◆ Task brief: Write out each line from the data below that includes the word "degrees".

◆ Data shown:
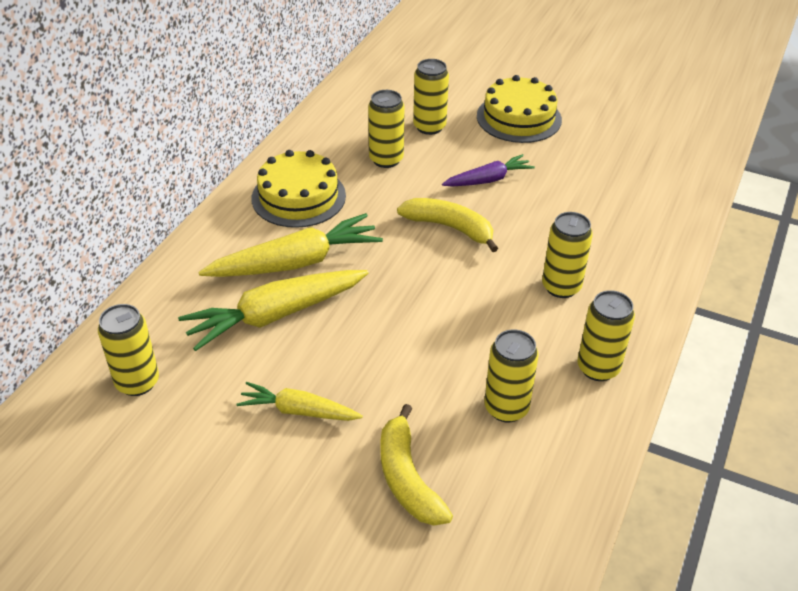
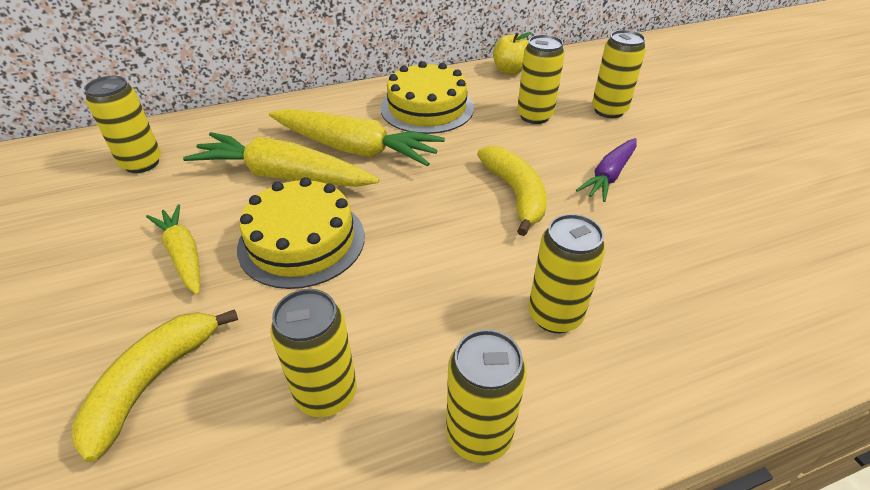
camera: 45 degrees right, 0 degrees up
purple carrot [442,154,535,186] -> purple carrot turned 105 degrees clockwise [576,138,637,202]
yellow cake [477,75,562,143] -> yellow cake moved to [237,177,365,289]
none -> yellow apple [493,32,532,75]

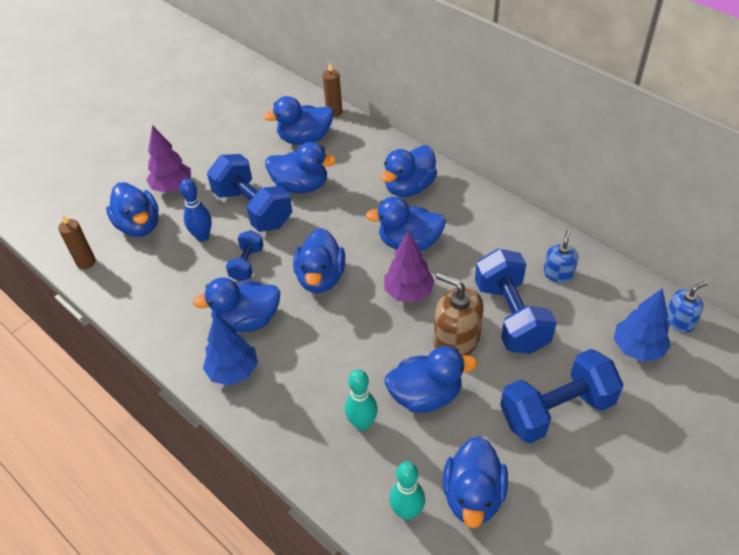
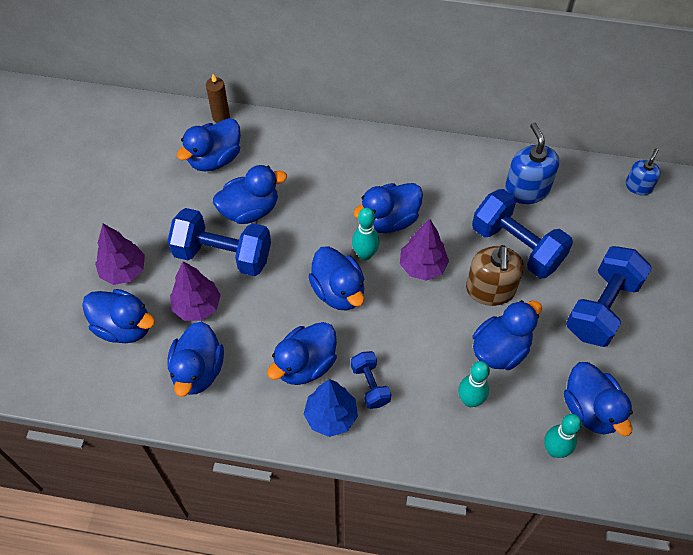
camera: 35 degrees left, 10 degrees up
brown candle [58,214,96,269] -> none
blue bowling pin [180,179,212,241] -> purple tree [170,261,221,321]
blue dumbbell [226,230,264,281] -> blue dumbbell moved to [351,351,391,409]
blue duck [381,145,437,197] -> blue duck moved to [167,322,224,397]
brown soap dispenser [434,272,484,356] -> brown soap dispenser turned 90 degrees counterclockwise [466,245,524,306]
blue soap dispenser [544,230,578,283] -> blue soap dispenser [505,123,559,204], size x1.68
blue tree [614,288,671,362] -> none
none -> turquoise bowling pin [352,208,380,260]

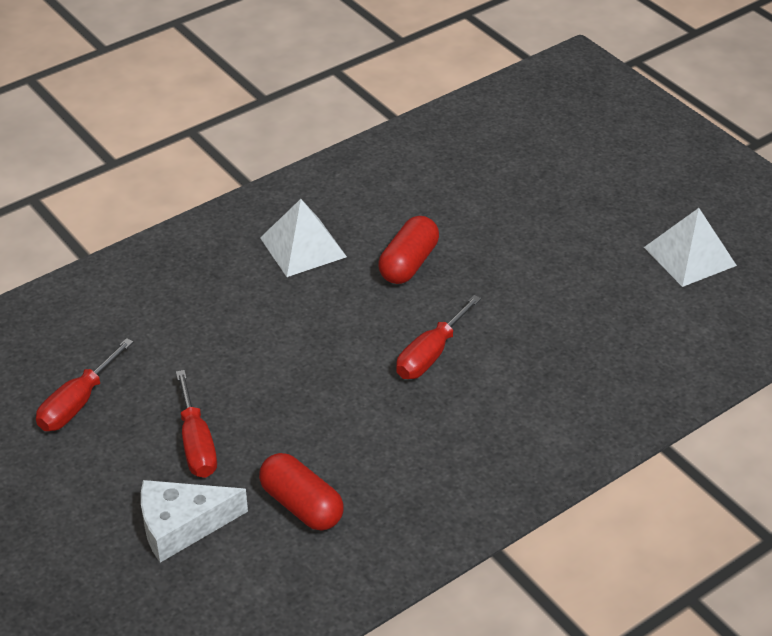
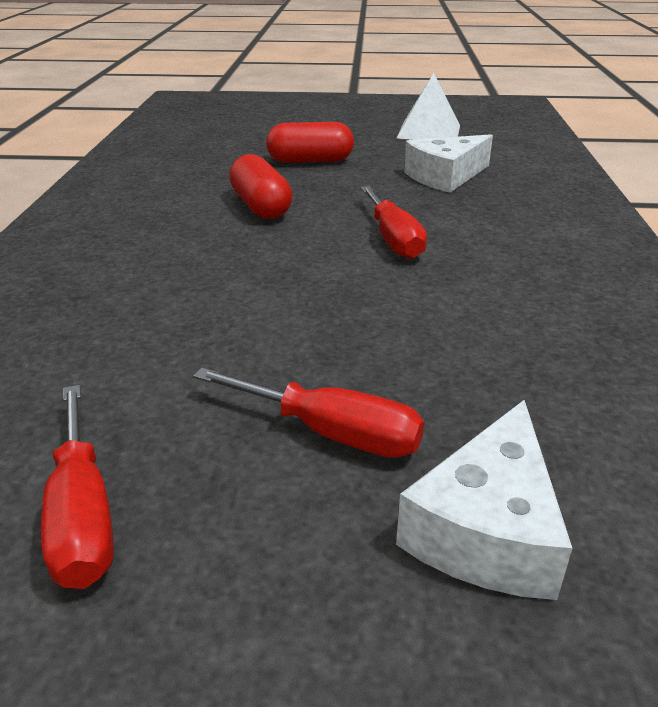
camera: 50 degrees left, 10 degrees down
red capsule [259,453,344,531] -> red capsule moved to [266,122,354,163]
white pyramid [260,199,347,277] -> none
none -> white cheese [404,134,493,192]

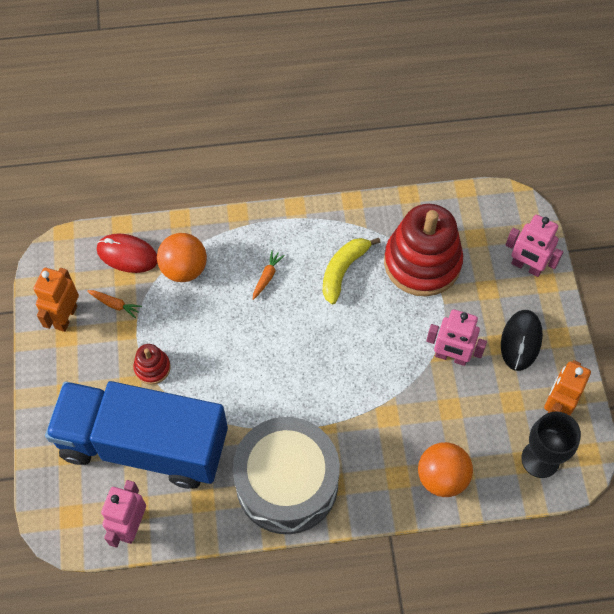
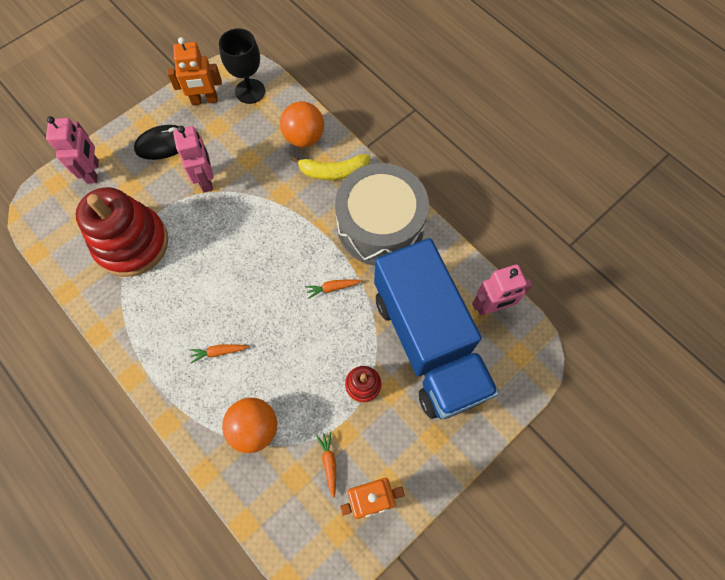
camera: 125 degrees left, 5 degrees up
red mouse [97,233,157,273] -> none
yellow banana [323,238,381,304] -> yellow banana moved to [291,154,370,180]
none -> orange carrot [305,279,362,299]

◆ Your solution:
camera: 45 degrees right, 0 degrees up
purple carrot [442,154,535,186] -> purple carrot turned 105 degrees clockwise [576,138,637,202]
camera: 35 degrees left, 10 degrees up
brown soap dispenser [434,272,484,356] -> brown soap dispenser turned 90 degrees counterclockwise [466,245,524,306]
camera: 50 degrees left, 10 degrees down
camera: 125 degrees left, 5 degrees up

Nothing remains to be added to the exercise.